Whenever a line in the data contains "XSHUT", show that line.

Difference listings

****************

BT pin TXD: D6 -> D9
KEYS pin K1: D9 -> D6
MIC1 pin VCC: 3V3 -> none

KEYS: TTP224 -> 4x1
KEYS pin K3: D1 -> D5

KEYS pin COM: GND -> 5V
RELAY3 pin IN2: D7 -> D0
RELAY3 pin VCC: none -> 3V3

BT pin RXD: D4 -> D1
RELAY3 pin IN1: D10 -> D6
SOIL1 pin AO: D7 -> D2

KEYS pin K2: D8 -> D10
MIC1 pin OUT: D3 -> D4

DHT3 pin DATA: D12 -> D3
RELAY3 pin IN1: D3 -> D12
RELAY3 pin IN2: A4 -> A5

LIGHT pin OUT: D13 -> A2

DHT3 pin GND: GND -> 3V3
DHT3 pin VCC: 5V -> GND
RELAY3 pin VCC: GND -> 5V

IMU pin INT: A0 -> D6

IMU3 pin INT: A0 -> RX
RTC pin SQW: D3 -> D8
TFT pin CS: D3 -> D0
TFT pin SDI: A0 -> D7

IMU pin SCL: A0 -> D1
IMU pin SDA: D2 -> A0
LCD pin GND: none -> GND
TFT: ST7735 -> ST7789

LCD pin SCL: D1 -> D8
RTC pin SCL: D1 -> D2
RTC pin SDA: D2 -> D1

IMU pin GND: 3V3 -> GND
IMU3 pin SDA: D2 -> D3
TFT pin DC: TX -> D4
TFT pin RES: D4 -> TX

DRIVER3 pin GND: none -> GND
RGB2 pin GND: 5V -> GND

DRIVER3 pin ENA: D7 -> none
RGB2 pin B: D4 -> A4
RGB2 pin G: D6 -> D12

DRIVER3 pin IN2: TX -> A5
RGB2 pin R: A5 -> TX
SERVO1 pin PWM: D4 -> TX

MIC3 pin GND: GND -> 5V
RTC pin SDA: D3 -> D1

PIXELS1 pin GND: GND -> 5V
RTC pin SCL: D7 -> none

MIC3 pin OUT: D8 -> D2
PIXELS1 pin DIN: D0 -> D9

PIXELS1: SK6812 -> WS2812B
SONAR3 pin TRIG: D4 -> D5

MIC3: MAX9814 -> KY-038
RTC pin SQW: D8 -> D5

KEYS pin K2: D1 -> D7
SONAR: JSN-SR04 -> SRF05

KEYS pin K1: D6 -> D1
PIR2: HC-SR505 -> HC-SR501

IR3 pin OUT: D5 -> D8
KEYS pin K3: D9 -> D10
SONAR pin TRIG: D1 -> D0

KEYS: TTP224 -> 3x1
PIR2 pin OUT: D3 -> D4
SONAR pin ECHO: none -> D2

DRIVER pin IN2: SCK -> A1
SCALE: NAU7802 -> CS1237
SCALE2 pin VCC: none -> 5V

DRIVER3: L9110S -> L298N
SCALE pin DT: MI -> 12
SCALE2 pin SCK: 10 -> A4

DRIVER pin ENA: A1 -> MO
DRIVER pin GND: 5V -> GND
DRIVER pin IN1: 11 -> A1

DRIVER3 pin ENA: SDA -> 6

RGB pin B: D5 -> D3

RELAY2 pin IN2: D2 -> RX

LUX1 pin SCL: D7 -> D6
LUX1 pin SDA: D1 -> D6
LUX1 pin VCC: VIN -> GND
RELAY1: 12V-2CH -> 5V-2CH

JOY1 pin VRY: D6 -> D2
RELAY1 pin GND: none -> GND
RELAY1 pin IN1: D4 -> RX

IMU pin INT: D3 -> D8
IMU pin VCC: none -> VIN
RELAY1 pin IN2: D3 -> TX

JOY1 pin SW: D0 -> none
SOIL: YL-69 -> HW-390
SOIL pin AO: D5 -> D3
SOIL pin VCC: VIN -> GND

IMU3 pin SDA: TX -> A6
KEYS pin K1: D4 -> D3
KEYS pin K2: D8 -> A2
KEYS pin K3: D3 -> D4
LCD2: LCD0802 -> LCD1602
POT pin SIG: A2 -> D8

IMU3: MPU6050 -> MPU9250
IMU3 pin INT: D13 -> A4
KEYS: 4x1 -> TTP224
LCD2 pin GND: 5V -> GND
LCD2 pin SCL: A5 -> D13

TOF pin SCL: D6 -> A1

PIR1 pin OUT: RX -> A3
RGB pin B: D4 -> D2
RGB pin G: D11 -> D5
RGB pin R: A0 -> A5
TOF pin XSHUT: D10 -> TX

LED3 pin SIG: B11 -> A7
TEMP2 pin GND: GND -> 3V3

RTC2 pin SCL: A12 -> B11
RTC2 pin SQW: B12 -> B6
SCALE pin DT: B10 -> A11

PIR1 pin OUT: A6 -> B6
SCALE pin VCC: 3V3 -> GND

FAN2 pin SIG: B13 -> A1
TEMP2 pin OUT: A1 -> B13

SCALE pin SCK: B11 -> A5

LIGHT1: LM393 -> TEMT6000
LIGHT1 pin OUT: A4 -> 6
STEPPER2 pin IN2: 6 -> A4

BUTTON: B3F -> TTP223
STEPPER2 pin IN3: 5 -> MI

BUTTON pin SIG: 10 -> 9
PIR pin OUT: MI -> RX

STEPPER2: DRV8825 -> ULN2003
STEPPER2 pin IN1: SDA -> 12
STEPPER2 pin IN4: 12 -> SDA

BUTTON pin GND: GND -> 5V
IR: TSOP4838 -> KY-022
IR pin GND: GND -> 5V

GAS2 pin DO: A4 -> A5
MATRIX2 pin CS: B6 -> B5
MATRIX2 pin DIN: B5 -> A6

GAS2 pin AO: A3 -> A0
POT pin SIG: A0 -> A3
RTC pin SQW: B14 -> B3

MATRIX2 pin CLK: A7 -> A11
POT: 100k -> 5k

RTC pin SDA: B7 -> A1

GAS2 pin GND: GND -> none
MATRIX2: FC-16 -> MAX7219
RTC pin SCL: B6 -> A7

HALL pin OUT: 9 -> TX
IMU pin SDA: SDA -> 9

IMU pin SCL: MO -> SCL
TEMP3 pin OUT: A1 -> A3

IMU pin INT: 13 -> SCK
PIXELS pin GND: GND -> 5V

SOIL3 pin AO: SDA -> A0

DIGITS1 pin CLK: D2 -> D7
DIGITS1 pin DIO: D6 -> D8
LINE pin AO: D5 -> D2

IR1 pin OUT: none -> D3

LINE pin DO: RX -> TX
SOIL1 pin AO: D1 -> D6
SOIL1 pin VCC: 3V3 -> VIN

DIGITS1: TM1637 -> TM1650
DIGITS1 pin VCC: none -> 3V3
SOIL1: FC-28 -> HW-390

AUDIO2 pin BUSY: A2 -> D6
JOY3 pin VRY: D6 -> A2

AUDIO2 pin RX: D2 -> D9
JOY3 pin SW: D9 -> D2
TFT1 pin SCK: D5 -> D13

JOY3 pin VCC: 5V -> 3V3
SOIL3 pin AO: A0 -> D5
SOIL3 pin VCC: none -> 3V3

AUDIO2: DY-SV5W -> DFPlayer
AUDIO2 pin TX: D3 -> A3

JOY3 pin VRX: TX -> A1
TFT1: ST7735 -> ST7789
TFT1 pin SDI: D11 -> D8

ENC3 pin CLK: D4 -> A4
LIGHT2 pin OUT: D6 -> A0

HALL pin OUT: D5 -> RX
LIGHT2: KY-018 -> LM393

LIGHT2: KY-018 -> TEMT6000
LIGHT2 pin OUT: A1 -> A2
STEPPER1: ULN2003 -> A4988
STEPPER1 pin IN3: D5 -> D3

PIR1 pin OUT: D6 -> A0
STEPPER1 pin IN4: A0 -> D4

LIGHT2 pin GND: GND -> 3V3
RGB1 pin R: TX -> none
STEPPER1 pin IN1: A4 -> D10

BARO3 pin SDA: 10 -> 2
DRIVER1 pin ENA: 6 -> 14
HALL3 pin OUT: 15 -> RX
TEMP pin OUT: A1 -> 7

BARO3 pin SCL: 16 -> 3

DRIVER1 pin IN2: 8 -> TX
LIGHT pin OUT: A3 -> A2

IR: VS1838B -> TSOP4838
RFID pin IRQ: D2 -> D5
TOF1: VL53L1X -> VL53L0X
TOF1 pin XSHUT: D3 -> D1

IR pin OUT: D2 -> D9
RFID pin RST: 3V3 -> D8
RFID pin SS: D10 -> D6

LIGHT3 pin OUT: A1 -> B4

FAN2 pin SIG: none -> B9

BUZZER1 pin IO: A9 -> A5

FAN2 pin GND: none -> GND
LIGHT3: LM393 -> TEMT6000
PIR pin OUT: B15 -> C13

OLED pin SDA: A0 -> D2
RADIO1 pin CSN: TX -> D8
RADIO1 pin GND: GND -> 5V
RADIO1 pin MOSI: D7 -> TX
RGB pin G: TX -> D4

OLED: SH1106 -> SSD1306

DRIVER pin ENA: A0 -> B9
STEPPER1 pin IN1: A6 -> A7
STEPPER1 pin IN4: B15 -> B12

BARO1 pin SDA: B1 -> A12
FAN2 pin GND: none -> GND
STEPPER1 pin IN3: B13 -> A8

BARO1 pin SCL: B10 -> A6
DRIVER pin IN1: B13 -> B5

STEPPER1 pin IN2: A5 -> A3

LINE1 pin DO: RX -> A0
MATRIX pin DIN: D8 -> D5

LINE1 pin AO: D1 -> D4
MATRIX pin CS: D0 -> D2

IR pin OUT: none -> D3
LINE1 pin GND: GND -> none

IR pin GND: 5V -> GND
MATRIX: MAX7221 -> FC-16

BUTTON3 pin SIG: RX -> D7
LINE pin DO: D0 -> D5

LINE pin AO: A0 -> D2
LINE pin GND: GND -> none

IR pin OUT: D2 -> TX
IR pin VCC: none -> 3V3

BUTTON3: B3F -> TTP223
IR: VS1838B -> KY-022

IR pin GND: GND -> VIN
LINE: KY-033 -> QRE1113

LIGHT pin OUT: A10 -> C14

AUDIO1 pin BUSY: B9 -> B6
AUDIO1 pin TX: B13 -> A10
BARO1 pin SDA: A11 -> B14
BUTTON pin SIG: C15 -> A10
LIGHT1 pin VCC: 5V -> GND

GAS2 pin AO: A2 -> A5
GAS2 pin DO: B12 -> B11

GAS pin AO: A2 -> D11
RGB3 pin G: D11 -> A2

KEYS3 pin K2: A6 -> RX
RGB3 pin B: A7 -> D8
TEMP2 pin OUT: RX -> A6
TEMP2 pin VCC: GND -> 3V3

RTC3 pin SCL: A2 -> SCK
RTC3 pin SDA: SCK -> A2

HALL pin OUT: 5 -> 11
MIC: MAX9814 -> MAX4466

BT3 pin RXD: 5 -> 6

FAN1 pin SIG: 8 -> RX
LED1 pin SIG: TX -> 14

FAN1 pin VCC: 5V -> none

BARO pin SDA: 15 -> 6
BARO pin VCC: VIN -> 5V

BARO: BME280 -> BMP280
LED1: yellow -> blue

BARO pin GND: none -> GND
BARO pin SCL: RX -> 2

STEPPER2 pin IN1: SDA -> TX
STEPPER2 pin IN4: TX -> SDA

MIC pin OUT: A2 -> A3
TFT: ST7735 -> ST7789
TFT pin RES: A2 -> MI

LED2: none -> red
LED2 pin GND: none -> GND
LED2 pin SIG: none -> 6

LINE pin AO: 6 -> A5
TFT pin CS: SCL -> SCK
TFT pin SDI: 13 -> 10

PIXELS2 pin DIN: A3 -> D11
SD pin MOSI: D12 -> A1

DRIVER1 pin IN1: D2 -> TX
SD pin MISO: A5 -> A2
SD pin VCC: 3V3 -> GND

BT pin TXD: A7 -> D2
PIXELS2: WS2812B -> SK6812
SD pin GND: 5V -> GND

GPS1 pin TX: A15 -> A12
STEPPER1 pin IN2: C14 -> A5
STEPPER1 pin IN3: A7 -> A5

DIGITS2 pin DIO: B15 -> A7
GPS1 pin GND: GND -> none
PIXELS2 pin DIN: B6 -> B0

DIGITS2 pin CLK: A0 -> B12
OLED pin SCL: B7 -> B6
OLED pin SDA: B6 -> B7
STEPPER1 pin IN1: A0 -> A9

****************

▶ **Answer area**:
TOF pin XSHUT: D10 -> TX
TOF1 pin XSHUT: D3 -> D1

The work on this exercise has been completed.